● **BRIEF**:
Count the lines in the material below that contain the string "startTrillSpan", and reply with the number only.
○ ○ ○
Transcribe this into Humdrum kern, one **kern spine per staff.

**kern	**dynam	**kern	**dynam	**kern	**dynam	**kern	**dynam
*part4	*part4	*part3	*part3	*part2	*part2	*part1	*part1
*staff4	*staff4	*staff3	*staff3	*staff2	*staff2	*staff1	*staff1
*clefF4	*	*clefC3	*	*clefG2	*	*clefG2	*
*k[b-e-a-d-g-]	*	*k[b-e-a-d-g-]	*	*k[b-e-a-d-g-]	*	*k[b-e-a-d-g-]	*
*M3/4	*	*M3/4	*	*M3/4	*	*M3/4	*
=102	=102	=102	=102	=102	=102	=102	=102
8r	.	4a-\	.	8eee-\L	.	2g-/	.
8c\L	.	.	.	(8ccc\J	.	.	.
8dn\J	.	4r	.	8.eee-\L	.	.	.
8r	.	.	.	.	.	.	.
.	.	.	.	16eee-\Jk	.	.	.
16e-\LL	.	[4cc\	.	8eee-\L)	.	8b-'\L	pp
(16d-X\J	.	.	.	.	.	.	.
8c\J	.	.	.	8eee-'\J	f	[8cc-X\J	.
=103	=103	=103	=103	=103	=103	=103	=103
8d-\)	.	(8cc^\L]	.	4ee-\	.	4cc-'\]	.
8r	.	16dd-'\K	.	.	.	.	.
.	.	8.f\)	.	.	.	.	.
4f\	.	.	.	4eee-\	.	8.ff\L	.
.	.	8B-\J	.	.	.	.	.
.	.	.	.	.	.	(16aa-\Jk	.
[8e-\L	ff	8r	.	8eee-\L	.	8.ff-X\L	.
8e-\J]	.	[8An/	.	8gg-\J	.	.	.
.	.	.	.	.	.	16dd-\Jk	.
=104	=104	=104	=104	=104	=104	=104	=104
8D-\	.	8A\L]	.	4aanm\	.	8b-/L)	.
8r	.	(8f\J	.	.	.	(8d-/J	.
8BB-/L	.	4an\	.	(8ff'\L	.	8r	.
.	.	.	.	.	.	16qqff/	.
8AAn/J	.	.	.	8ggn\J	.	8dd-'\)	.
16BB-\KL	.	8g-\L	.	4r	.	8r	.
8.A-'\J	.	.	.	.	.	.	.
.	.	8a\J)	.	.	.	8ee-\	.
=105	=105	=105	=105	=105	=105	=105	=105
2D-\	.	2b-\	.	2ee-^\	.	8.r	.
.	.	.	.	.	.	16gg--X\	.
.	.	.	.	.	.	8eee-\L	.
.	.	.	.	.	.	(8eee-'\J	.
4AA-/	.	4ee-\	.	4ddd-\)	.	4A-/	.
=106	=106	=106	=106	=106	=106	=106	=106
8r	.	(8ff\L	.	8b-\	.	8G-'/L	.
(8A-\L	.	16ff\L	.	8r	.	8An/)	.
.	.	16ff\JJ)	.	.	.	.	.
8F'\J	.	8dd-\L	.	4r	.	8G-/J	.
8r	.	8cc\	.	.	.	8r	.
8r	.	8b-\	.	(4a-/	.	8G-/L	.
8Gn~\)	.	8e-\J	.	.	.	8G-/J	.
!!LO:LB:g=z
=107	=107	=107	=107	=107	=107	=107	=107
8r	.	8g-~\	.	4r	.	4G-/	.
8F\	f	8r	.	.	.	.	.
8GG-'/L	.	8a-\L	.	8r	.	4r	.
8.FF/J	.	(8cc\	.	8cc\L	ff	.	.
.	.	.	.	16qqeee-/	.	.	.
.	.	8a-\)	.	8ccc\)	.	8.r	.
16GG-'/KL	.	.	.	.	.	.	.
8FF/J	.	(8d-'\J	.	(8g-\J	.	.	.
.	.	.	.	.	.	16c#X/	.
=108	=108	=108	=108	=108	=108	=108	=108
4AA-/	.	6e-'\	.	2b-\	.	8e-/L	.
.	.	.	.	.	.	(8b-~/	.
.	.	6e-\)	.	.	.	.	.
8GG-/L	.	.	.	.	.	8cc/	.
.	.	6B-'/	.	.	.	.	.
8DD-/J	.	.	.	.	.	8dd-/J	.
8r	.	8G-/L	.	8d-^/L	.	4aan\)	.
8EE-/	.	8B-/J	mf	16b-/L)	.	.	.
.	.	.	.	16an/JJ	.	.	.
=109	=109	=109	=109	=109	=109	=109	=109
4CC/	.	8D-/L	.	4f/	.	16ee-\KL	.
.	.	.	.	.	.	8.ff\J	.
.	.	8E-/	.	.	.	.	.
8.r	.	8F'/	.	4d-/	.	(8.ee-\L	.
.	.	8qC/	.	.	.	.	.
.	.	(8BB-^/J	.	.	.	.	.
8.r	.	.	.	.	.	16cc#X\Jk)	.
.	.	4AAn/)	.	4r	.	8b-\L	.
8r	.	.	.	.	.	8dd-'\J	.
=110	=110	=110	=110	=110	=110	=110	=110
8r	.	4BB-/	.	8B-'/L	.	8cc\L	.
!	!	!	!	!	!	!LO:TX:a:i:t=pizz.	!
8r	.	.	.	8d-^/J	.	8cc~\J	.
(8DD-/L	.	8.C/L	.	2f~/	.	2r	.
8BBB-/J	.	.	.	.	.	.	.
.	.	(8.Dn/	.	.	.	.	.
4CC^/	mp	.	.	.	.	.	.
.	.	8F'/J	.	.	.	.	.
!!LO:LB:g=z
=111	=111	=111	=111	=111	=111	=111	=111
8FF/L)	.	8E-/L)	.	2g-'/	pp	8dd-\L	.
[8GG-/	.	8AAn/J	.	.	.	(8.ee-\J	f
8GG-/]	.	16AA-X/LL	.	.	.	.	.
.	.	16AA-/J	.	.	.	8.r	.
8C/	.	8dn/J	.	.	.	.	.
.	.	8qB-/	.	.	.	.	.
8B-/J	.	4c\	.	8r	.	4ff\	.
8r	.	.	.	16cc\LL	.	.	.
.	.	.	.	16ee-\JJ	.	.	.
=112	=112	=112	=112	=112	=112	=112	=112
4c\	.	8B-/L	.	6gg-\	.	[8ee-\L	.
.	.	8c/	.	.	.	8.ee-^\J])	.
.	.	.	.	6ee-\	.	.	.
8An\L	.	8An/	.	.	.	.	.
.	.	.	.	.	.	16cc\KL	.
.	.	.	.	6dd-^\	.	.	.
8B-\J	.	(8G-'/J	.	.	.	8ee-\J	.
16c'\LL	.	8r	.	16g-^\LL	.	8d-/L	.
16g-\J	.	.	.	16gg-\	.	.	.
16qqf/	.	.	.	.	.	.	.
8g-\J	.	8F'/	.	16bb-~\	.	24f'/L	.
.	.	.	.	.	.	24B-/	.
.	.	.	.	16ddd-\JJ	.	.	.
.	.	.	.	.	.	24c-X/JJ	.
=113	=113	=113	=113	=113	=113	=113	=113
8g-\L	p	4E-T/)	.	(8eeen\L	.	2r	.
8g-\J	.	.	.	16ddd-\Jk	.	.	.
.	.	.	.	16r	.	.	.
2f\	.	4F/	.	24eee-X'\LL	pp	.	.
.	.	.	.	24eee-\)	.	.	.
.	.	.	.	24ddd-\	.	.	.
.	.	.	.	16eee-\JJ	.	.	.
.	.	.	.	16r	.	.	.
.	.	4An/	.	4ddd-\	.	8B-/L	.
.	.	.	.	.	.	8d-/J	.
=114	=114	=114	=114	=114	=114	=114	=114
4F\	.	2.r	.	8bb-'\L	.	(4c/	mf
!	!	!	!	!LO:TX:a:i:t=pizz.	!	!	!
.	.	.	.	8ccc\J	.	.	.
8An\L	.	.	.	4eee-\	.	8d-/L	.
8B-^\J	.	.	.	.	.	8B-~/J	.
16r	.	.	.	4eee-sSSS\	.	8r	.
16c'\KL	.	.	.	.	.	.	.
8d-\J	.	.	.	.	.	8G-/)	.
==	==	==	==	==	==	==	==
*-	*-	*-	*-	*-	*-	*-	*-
○ ○ ○
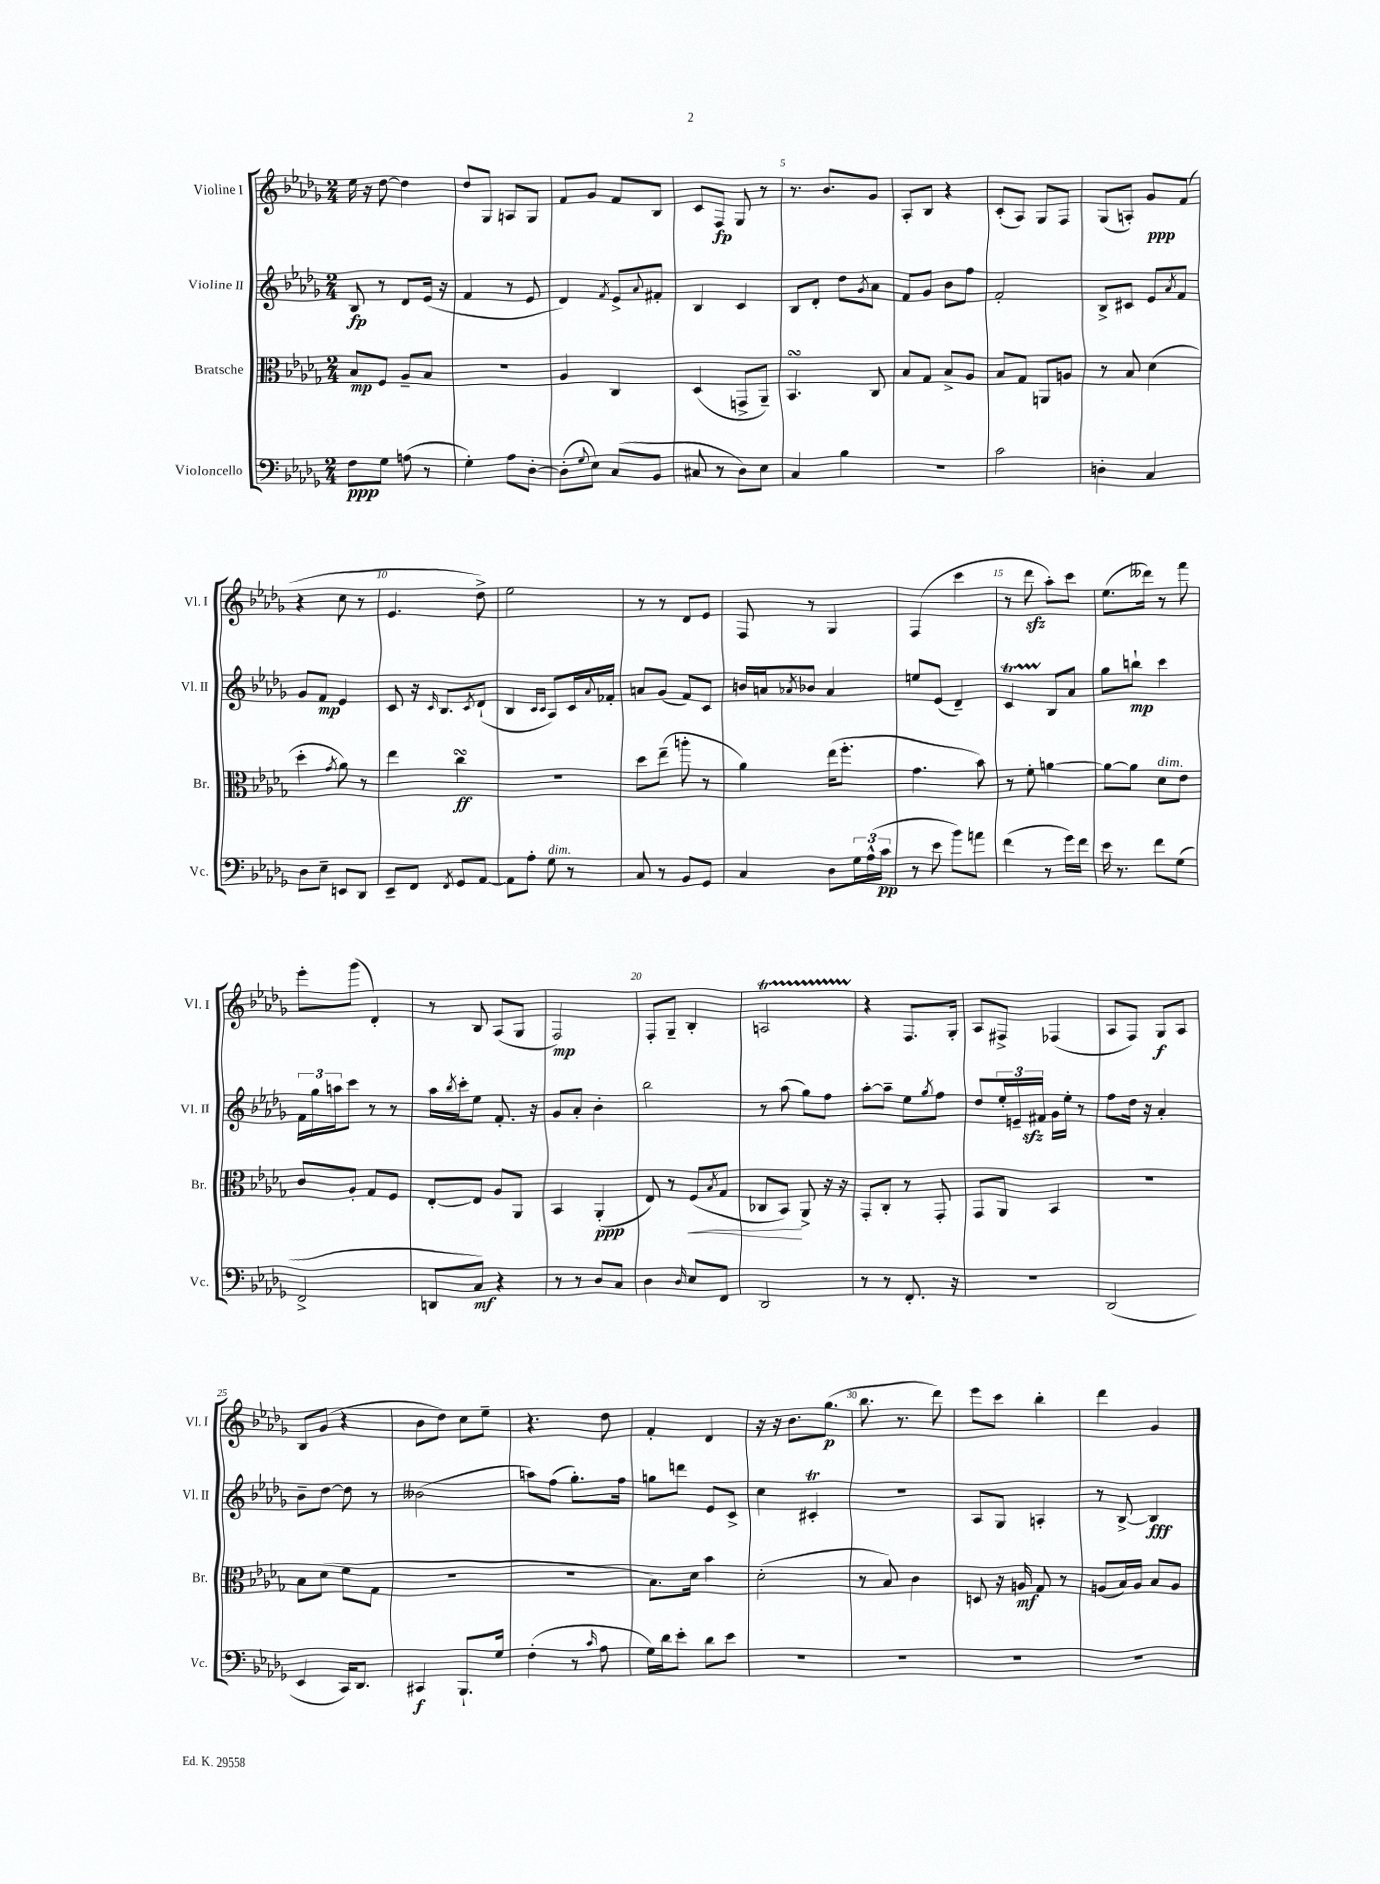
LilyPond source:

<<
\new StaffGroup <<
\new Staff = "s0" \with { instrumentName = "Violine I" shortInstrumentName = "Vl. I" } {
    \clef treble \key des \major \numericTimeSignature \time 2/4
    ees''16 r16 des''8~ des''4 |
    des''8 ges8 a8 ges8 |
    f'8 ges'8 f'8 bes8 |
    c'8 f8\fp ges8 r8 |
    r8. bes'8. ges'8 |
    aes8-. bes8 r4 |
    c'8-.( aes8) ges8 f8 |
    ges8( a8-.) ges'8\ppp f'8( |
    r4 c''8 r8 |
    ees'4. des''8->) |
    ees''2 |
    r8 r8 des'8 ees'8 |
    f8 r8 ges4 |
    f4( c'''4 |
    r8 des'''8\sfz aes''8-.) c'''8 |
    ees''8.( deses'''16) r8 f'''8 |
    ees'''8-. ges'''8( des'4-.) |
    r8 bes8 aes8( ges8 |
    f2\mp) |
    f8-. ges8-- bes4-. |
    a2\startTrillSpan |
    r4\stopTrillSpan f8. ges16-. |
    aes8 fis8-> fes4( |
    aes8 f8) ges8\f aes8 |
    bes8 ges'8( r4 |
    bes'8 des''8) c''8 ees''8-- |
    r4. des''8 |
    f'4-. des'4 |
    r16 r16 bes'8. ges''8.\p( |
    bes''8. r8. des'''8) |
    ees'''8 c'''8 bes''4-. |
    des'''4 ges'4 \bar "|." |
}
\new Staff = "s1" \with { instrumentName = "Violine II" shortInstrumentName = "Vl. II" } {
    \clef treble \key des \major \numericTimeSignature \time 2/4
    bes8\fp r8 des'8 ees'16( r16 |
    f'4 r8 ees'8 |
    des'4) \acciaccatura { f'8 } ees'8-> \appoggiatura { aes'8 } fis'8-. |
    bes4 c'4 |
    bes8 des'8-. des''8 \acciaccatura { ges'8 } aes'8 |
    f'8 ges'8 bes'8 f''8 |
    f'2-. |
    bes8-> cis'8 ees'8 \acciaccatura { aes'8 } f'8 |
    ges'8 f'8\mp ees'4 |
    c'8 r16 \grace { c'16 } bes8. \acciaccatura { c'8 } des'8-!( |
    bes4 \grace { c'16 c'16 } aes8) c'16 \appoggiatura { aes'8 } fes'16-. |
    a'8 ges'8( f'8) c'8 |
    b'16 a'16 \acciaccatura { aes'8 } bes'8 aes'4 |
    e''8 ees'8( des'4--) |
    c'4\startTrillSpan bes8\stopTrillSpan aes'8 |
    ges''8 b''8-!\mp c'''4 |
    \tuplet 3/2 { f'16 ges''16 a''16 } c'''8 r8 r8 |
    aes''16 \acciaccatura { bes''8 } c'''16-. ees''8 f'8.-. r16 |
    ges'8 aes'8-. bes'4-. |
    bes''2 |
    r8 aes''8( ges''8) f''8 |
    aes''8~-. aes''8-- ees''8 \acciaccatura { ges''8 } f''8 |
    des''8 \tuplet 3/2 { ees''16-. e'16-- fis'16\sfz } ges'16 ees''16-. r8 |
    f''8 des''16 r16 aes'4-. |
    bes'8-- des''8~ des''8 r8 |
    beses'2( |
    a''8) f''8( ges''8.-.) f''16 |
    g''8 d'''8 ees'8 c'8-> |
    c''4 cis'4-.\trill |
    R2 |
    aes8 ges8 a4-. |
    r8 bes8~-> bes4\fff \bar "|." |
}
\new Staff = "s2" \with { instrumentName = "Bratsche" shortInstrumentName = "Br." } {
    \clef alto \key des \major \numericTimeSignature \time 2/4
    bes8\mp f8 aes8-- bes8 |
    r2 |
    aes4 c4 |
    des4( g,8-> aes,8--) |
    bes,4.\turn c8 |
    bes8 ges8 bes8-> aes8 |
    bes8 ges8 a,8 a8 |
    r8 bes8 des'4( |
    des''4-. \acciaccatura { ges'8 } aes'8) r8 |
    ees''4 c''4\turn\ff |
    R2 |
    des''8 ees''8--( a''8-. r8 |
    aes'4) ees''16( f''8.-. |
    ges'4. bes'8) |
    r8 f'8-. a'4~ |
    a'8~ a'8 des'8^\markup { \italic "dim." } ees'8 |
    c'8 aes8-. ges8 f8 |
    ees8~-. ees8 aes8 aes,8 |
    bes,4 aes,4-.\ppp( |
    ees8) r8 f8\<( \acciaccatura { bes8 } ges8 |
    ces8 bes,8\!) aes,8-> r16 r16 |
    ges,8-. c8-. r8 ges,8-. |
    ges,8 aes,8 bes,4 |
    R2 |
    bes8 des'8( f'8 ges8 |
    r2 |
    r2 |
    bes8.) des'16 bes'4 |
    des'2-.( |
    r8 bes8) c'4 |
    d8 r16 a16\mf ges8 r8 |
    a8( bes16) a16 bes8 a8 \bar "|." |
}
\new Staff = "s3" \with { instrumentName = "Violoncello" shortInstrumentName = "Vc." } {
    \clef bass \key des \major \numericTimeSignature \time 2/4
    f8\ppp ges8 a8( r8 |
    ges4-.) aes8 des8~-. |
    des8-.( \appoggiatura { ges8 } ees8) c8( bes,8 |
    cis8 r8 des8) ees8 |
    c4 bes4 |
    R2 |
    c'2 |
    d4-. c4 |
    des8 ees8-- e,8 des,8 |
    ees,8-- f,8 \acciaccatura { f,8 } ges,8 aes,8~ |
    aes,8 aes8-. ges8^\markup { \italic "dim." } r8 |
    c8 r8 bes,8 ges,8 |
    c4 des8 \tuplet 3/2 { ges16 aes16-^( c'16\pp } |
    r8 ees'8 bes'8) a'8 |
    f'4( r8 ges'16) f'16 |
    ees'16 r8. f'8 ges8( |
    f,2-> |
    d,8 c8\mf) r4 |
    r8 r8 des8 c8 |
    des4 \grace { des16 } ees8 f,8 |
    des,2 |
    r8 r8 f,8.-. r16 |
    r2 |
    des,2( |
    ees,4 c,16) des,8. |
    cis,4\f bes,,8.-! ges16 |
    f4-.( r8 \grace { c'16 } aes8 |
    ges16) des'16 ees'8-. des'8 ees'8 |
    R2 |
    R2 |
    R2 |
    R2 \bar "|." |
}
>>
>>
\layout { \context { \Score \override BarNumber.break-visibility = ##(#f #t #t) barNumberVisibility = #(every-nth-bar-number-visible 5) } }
○ ○ ○
● **RESULT FOR THIS TASK**:
2